■ AIM OF THE EXERCISE: Retrieve all lines below that have the string "marker".

(Object change listings)

>>>

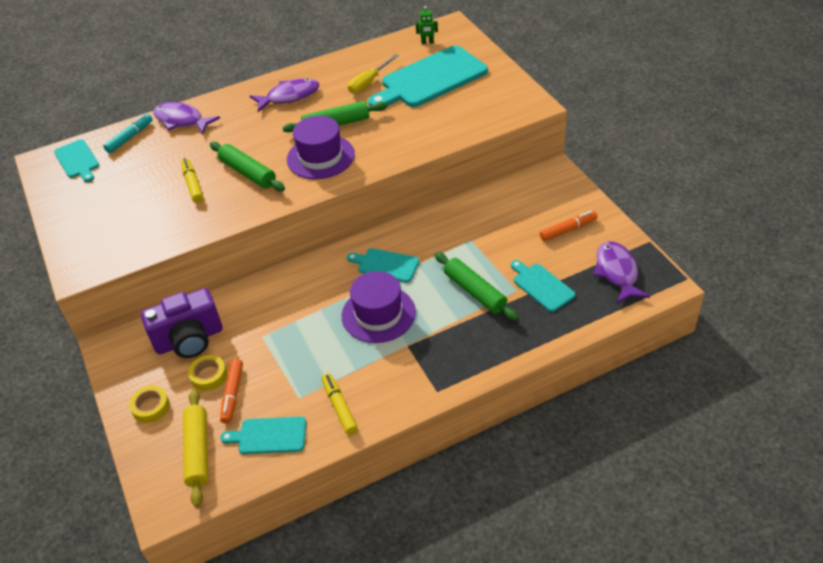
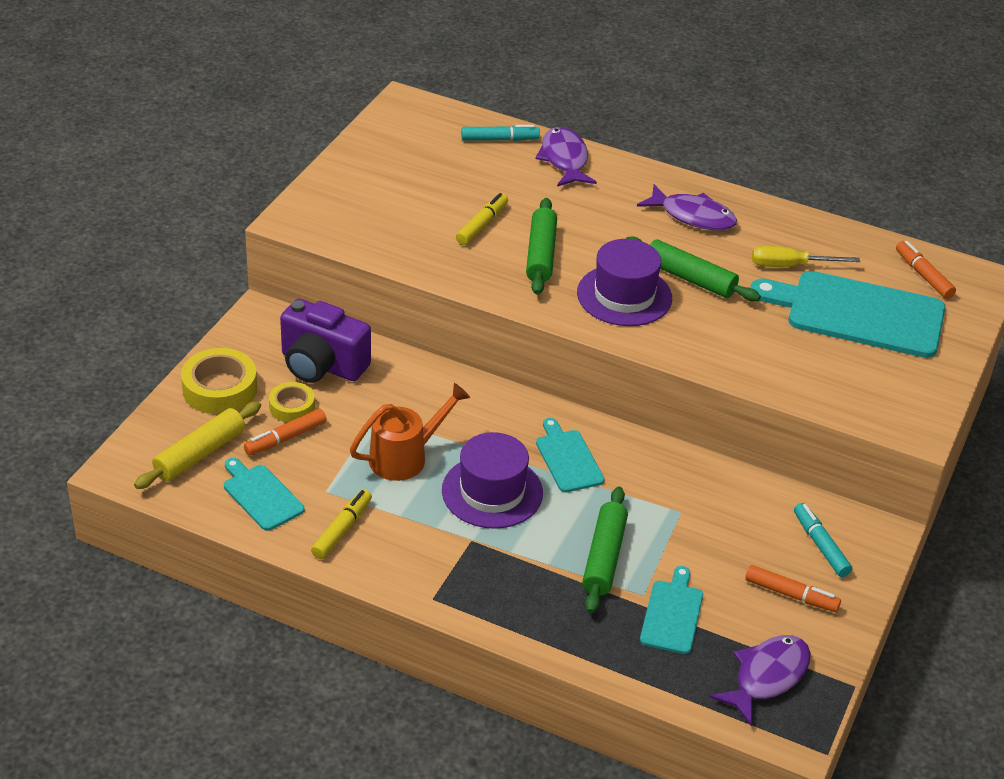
camera: 45 degrees right, 5 degrees down
(77, 160) = (430, 125): turquoise cutting board -> none
(151, 407) = (220, 388): yellow tape -> yellow tape, size x1.65
(310, 340) = (406, 457): none -> orange watering can
(427, 42) = (923, 275): green robot -> orange marker
(543, 198) = (820, 545): none -> turquoise marker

<<<

■ EXERCISE OUTPUT:
(427, 42) = (923, 275): green robot -> orange marker
(543, 198) = (820, 545): none -> turquoise marker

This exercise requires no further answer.